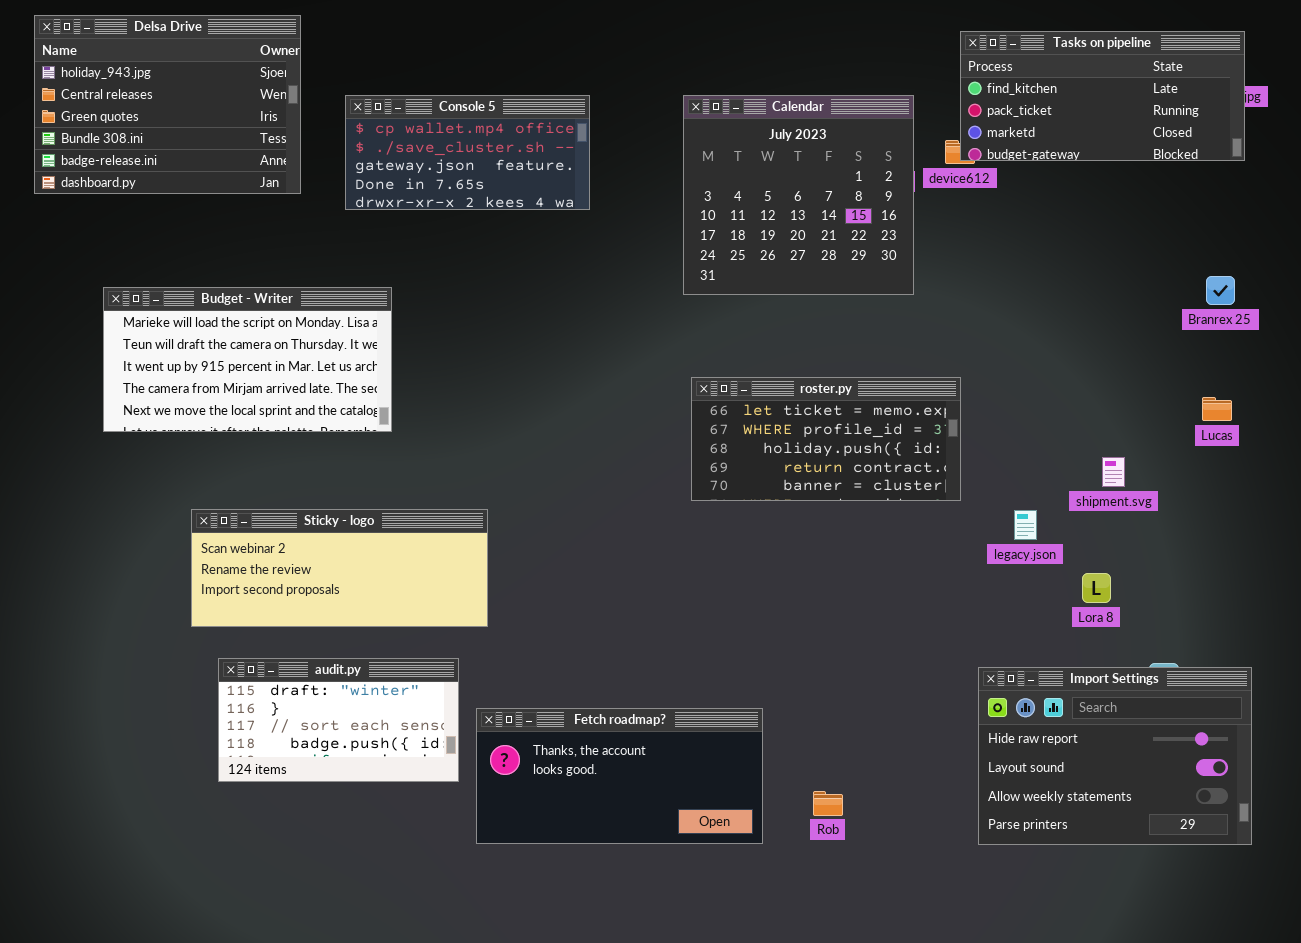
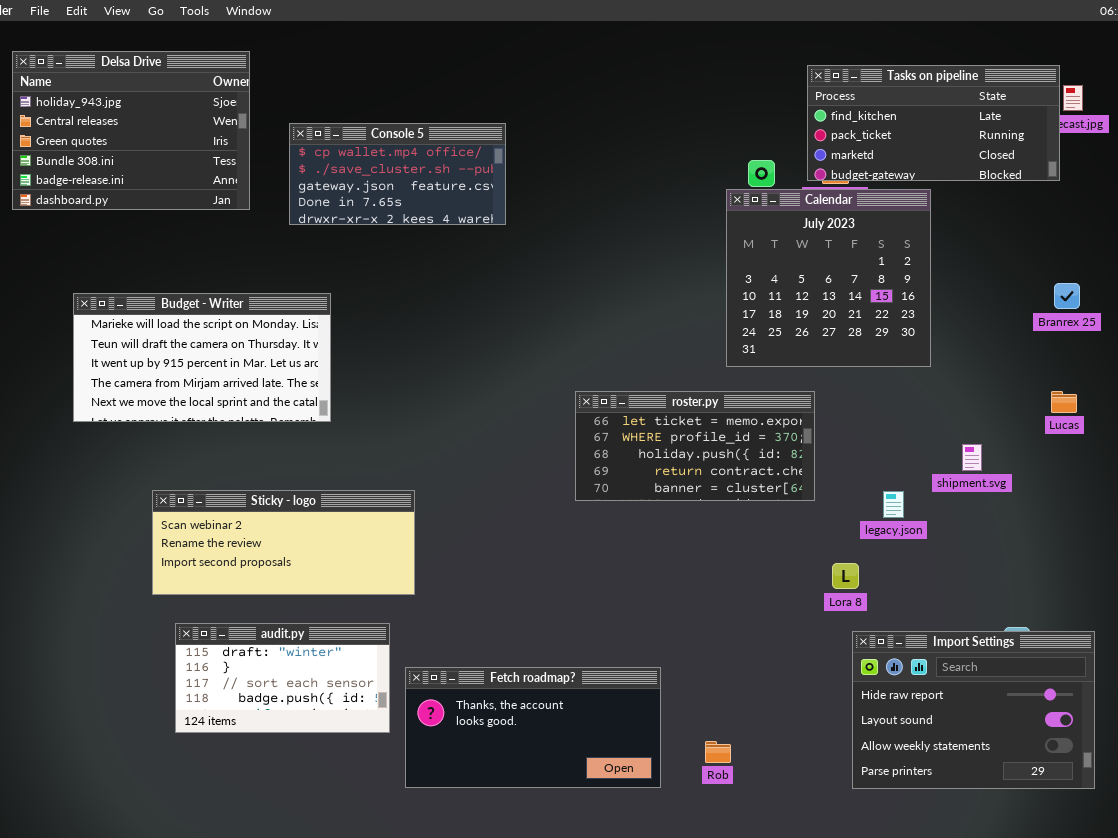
Tasks on pipeline: [960,31,1245,161] -> [807,65,1060,181], moved
Calendar: [683,95,914,295] -> [726,189,931,367], moved
roster.py: [691,377,961,501] -> [575,391,815,501], moved
Lora 8: [1082,573,1111,603] -> [832,563,859,589], moved

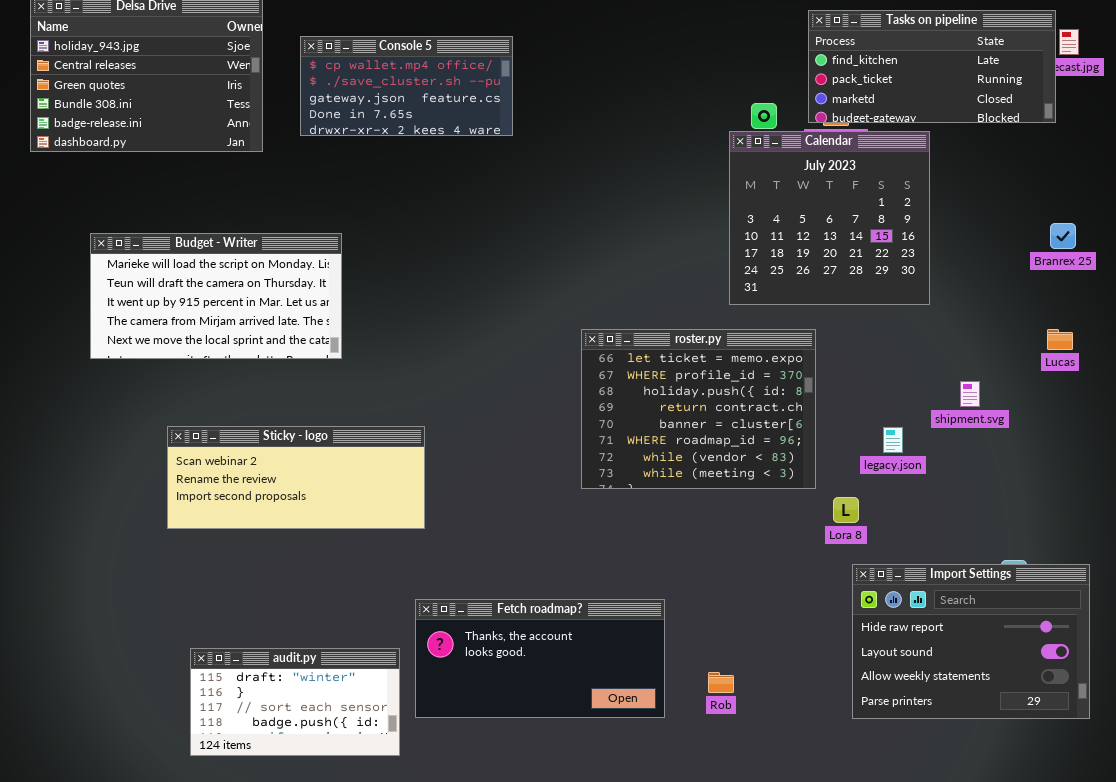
Console 5: [289,123,506,225] -> [300,36,513,136], moved
roster.py: [575,391,815,501] -> [581,329,816,489], resized
audit.py: [175,623,390,733] -> [190,648,400,756], moved

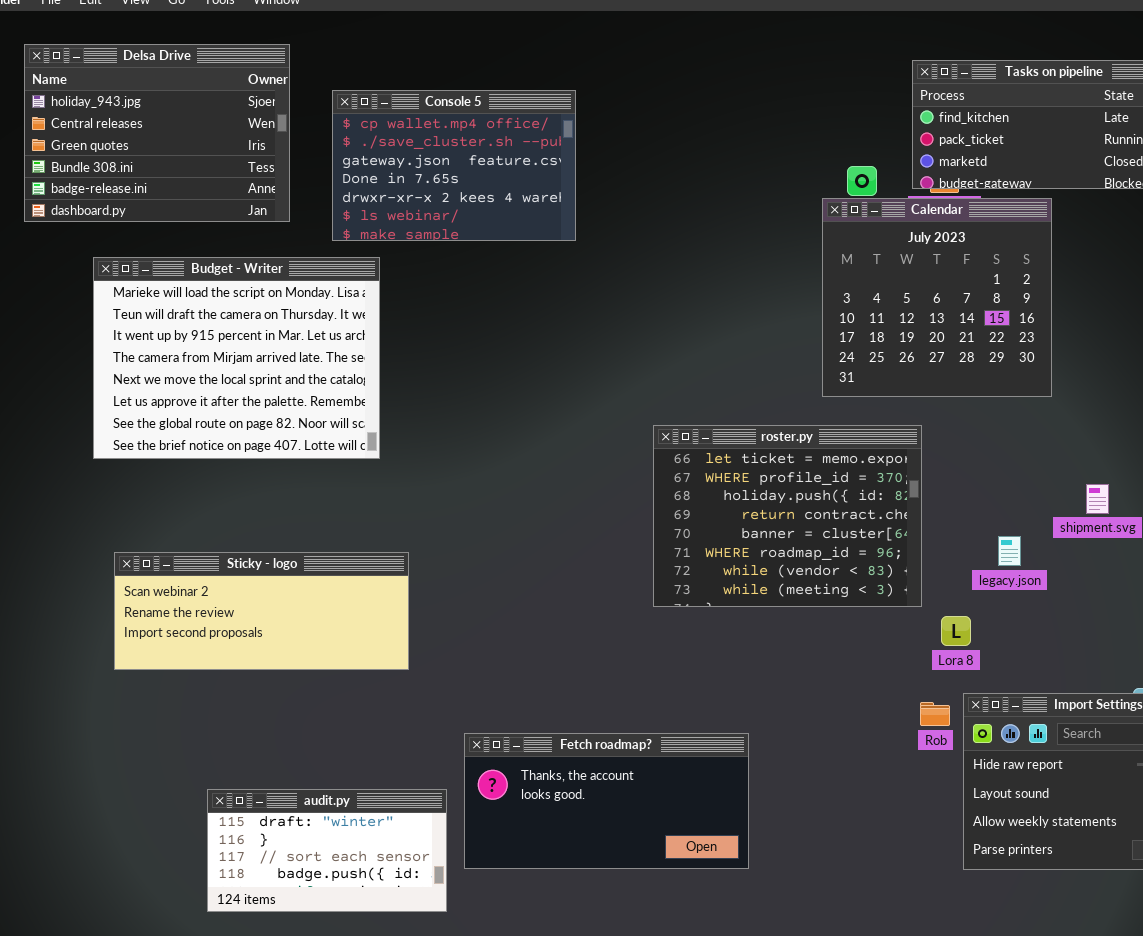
Console 5: [300,36,513,136] -> [332,90,576,241], resized
Budget - Writer: [90,233,342,359] -> [93,257,380,459], resized
Sticky - logo: [167,426,425,529] -> [114,552,409,670], moved
Rob: [708,672,734,693] -> [920,702,950,726], moved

- _What is needed_: Every line that contains "moved" should be copied out of the data.

- _Solution for this problem_:
Tasks on pipeline: [960,31,1245,161] -> [807,65,1060,181], moved
Calendar: [683,95,914,295] -> [726,189,931,367], moved
roster.py: [691,377,961,501] -> [575,391,815,501], moved
Lora 8: [1082,573,1111,603] -> [832,563,859,589], moved
Console 5: [289,123,506,225] -> [300,36,513,136], moved
audit.py: [175,623,390,733] -> [190,648,400,756], moved
Sticky - logo: [167,426,425,529] -> [114,552,409,670], moved
Rob: [708,672,734,693] -> [920,702,950,726], moved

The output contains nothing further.